WHAT IS EXPECTED »
Set out every line of the material below as a numbered list, skipping blank lines and leaving out the lines that stand for pictures.

THE INPUT »
>>>
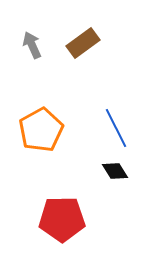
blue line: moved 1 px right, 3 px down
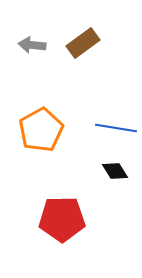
gray arrow: rotated 60 degrees counterclockwise
blue line: rotated 54 degrees counterclockwise
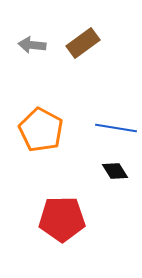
orange pentagon: rotated 15 degrees counterclockwise
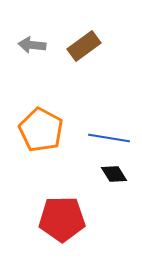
brown rectangle: moved 1 px right, 3 px down
blue line: moved 7 px left, 10 px down
black diamond: moved 1 px left, 3 px down
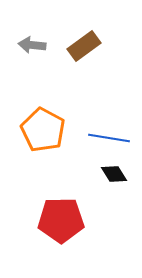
orange pentagon: moved 2 px right
red pentagon: moved 1 px left, 1 px down
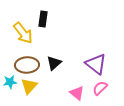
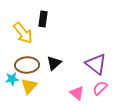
cyan star: moved 2 px right, 3 px up
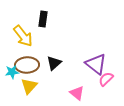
yellow arrow: moved 3 px down
cyan star: moved 7 px up
pink semicircle: moved 6 px right, 9 px up
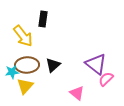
black triangle: moved 1 px left, 2 px down
yellow triangle: moved 4 px left
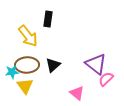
black rectangle: moved 5 px right
yellow arrow: moved 5 px right
yellow triangle: rotated 18 degrees counterclockwise
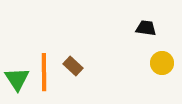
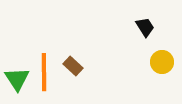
black trapezoid: moved 1 px left, 1 px up; rotated 50 degrees clockwise
yellow circle: moved 1 px up
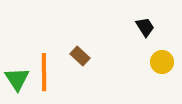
brown rectangle: moved 7 px right, 10 px up
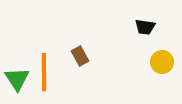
black trapezoid: rotated 130 degrees clockwise
brown rectangle: rotated 18 degrees clockwise
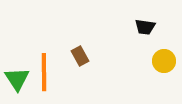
yellow circle: moved 2 px right, 1 px up
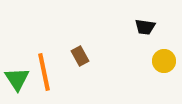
orange line: rotated 12 degrees counterclockwise
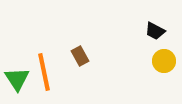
black trapezoid: moved 10 px right, 4 px down; rotated 20 degrees clockwise
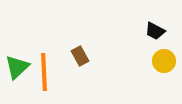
orange line: rotated 9 degrees clockwise
green triangle: moved 12 px up; rotated 20 degrees clockwise
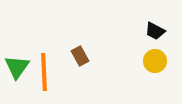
yellow circle: moved 9 px left
green triangle: rotated 12 degrees counterclockwise
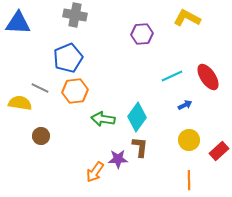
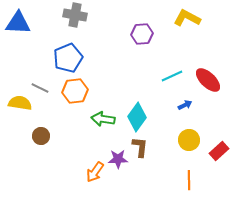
red ellipse: moved 3 px down; rotated 12 degrees counterclockwise
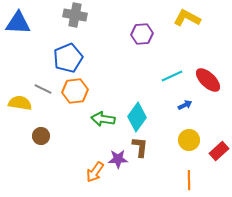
gray line: moved 3 px right, 1 px down
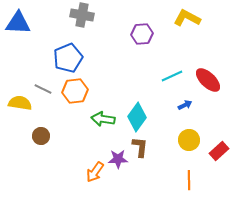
gray cross: moved 7 px right
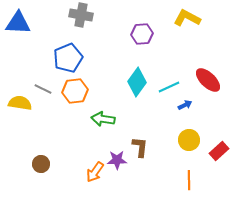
gray cross: moved 1 px left
cyan line: moved 3 px left, 11 px down
cyan diamond: moved 35 px up
brown circle: moved 28 px down
purple star: moved 1 px left, 1 px down
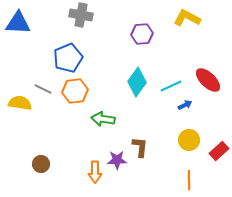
cyan line: moved 2 px right, 1 px up
orange arrow: rotated 35 degrees counterclockwise
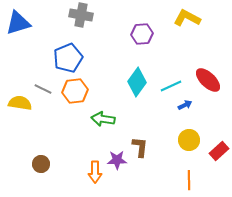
blue triangle: rotated 20 degrees counterclockwise
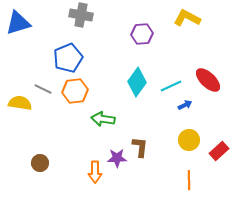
purple star: moved 2 px up
brown circle: moved 1 px left, 1 px up
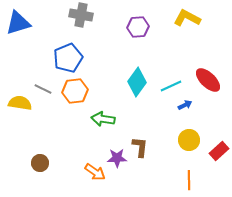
purple hexagon: moved 4 px left, 7 px up
orange arrow: rotated 55 degrees counterclockwise
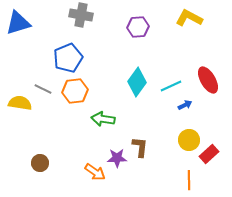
yellow L-shape: moved 2 px right
red ellipse: rotated 16 degrees clockwise
red rectangle: moved 10 px left, 3 px down
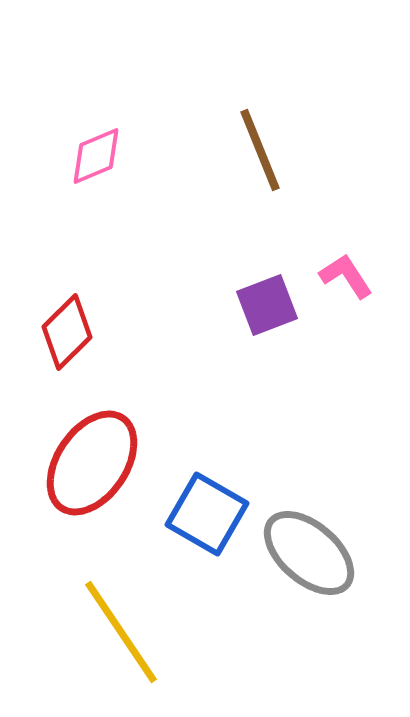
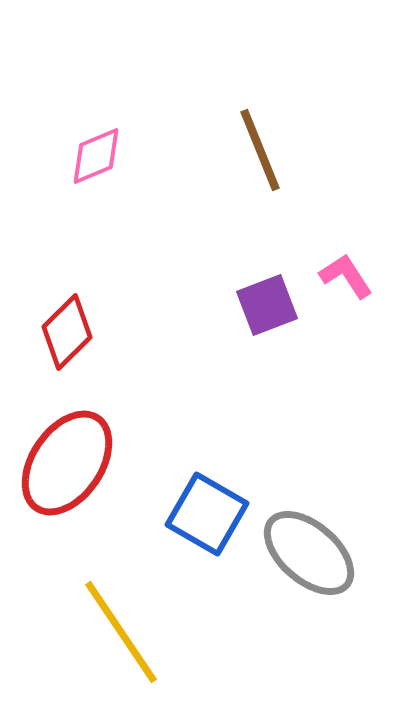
red ellipse: moved 25 px left
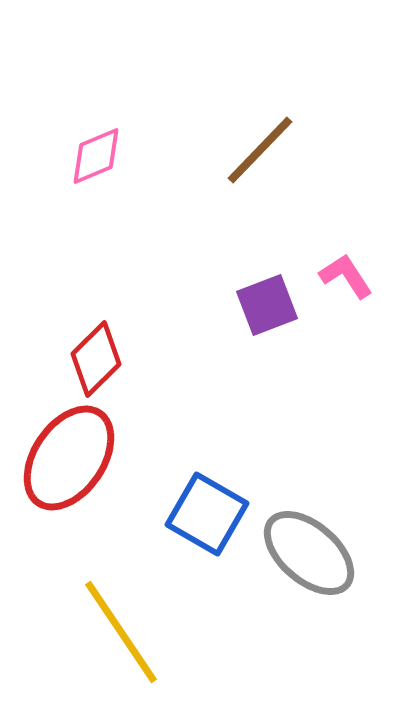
brown line: rotated 66 degrees clockwise
red diamond: moved 29 px right, 27 px down
red ellipse: moved 2 px right, 5 px up
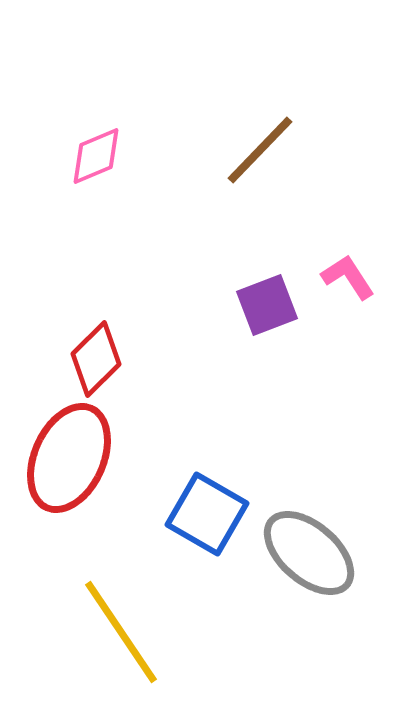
pink L-shape: moved 2 px right, 1 px down
red ellipse: rotated 10 degrees counterclockwise
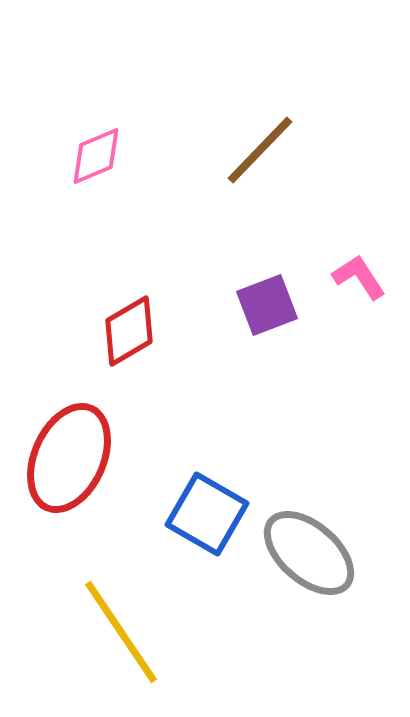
pink L-shape: moved 11 px right
red diamond: moved 33 px right, 28 px up; rotated 14 degrees clockwise
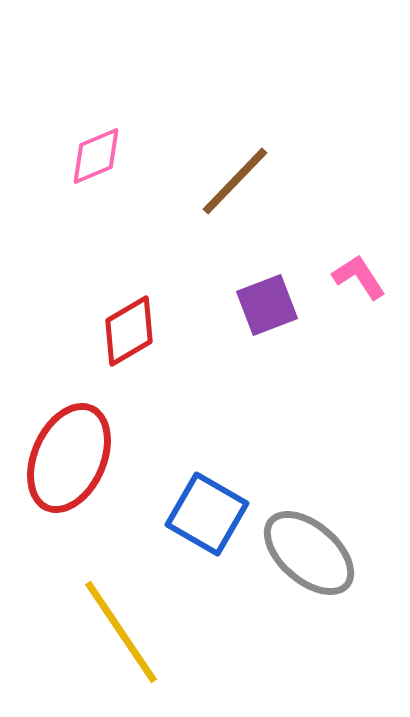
brown line: moved 25 px left, 31 px down
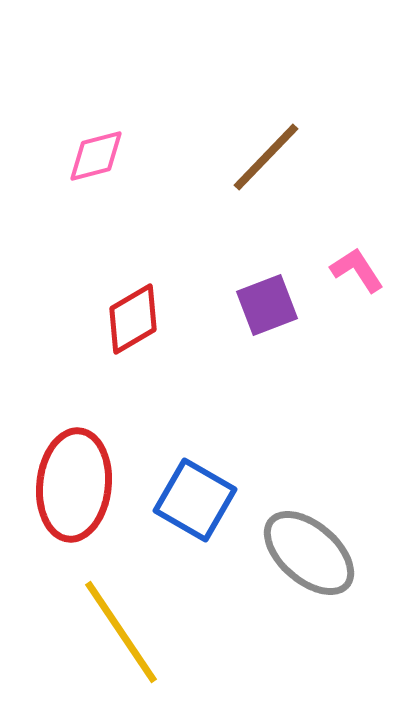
pink diamond: rotated 8 degrees clockwise
brown line: moved 31 px right, 24 px up
pink L-shape: moved 2 px left, 7 px up
red diamond: moved 4 px right, 12 px up
red ellipse: moved 5 px right, 27 px down; rotated 18 degrees counterclockwise
blue square: moved 12 px left, 14 px up
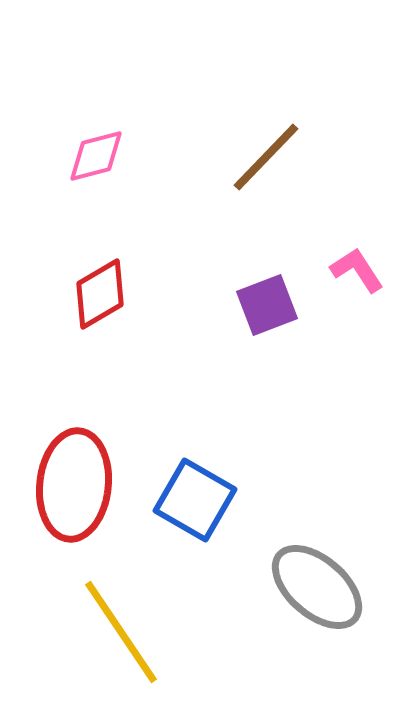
red diamond: moved 33 px left, 25 px up
gray ellipse: moved 8 px right, 34 px down
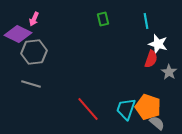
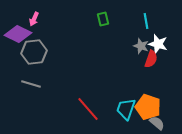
gray star: moved 28 px left, 26 px up; rotated 14 degrees counterclockwise
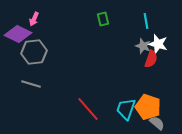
gray star: moved 2 px right
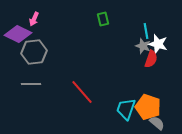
cyan line: moved 10 px down
gray line: rotated 18 degrees counterclockwise
red line: moved 6 px left, 17 px up
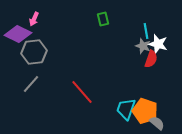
gray line: rotated 48 degrees counterclockwise
orange pentagon: moved 3 px left, 4 px down
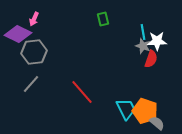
cyan line: moved 3 px left, 1 px down
white star: moved 1 px left, 3 px up; rotated 18 degrees counterclockwise
cyan trapezoid: rotated 135 degrees clockwise
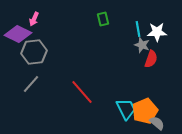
cyan line: moved 5 px left, 3 px up
white star: moved 9 px up
gray star: moved 1 px left, 1 px up
orange pentagon: rotated 30 degrees clockwise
<<<
ANSWER TO THIS TASK »
1. blue line: moved 1 px right, 3 px down
2. gray arrow: rotated 60 degrees counterclockwise
3. blue line: rotated 54 degrees counterclockwise
4. orange pentagon: rotated 15 degrees counterclockwise
5. brown rectangle: moved 1 px right, 3 px down
6. blue line: moved 7 px left, 10 px down
7. black diamond: moved 1 px left, 3 px down
8. orange pentagon: moved 2 px right
9. red pentagon: moved 1 px left, 1 px down
10. cyan star: moved 2 px right, 3 px up
11. yellow arrow: moved 3 px down
12. cyan star: moved 7 px up
13. pink semicircle: moved 6 px right, 9 px up
14. black triangle: moved 1 px left, 2 px down
15. yellow triangle: moved 4 px left
16. black rectangle: moved 5 px right
17. yellow arrow: moved 5 px right
18. yellow triangle: rotated 18 degrees counterclockwise
19. black trapezoid: moved 1 px left, 1 px up; rotated 50 degrees clockwise
20. yellow circle: moved 1 px up
21. brown rectangle: moved 7 px right, 10 px up
22. black trapezoid: rotated 130 degrees clockwise
23. brown rectangle: rotated 18 degrees clockwise
24. yellow circle: moved 2 px right, 1 px up
25. orange line: rotated 12 degrees counterclockwise
26. black trapezoid: moved 10 px right, 4 px down; rotated 20 degrees clockwise
27. orange line: rotated 9 degrees clockwise
28. green triangle: moved 12 px up; rotated 20 degrees clockwise
29. yellow circle: moved 9 px left
30. green triangle: rotated 12 degrees counterclockwise
31. red ellipse: moved 3 px down; rotated 12 degrees counterclockwise
32. gray line: moved 3 px right, 1 px down
33. gray cross: moved 7 px right
34. gray cross: moved 1 px left
35. cyan line: moved 3 px left, 11 px down
36. cyan diamond: moved 35 px up
37. brown circle: moved 28 px down
38. purple star: moved 1 px left, 1 px down
39. cyan line: moved 2 px right, 1 px up
40. orange arrow: rotated 35 degrees counterclockwise
41. blue triangle: rotated 20 degrees counterclockwise
42. purple star: moved 2 px up
43. brown circle: moved 1 px left, 1 px up
44. purple hexagon: moved 4 px left, 7 px up
45. orange arrow: rotated 55 degrees counterclockwise
46. yellow L-shape: moved 2 px right
47. red ellipse: rotated 16 degrees clockwise
48. red rectangle: moved 10 px left, 3 px down
49. red ellipse: moved 25 px left
50. brown line: rotated 66 degrees clockwise
51. red diamond: moved 29 px right, 27 px down
52. red ellipse: moved 2 px right, 5 px up
53. pink L-shape: moved 2 px right, 1 px down
54. red ellipse: rotated 10 degrees counterclockwise
55. pink L-shape: moved 11 px right
56. red diamond: moved 33 px right, 28 px up; rotated 14 degrees clockwise
57. brown line: moved 25 px left, 31 px down
58. pink diamond: rotated 8 degrees clockwise
59. brown line: moved 31 px right, 24 px up
60. pink L-shape: moved 2 px left, 7 px up
61. red diamond: moved 4 px right, 12 px up
62. red ellipse: moved 5 px right, 27 px down; rotated 18 degrees counterclockwise
63. blue square: moved 12 px left, 14 px up
64. red diamond: moved 33 px left, 25 px up
65. gray ellipse: moved 8 px right, 34 px down
66. gray star: moved 28 px left, 26 px up; rotated 14 degrees counterclockwise
67. gray star: moved 2 px right
68. cyan line: moved 10 px down
69. gray line: rotated 18 degrees counterclockwise
70. red line: moved 6 px left, 17 px up
71. gray line: rotated 48 degrees counterclockwise
72. orange pentagon: moved 3 px left, 4 px down
73. cyan line: moved 3 px left, 1 px down
74. white star: moved 1 px left, 3 px up; rotated 18 degrees counterclockwise
75. cyan trapezoid: rotated 135 degrees clockwise
76. cyan line: moved 5 px left, 3 px up
77. white star: moved 9 px up
78. gray star: moved 1 px left, 1 px up
79. orange pentagon: rotated 30 degrees clockwise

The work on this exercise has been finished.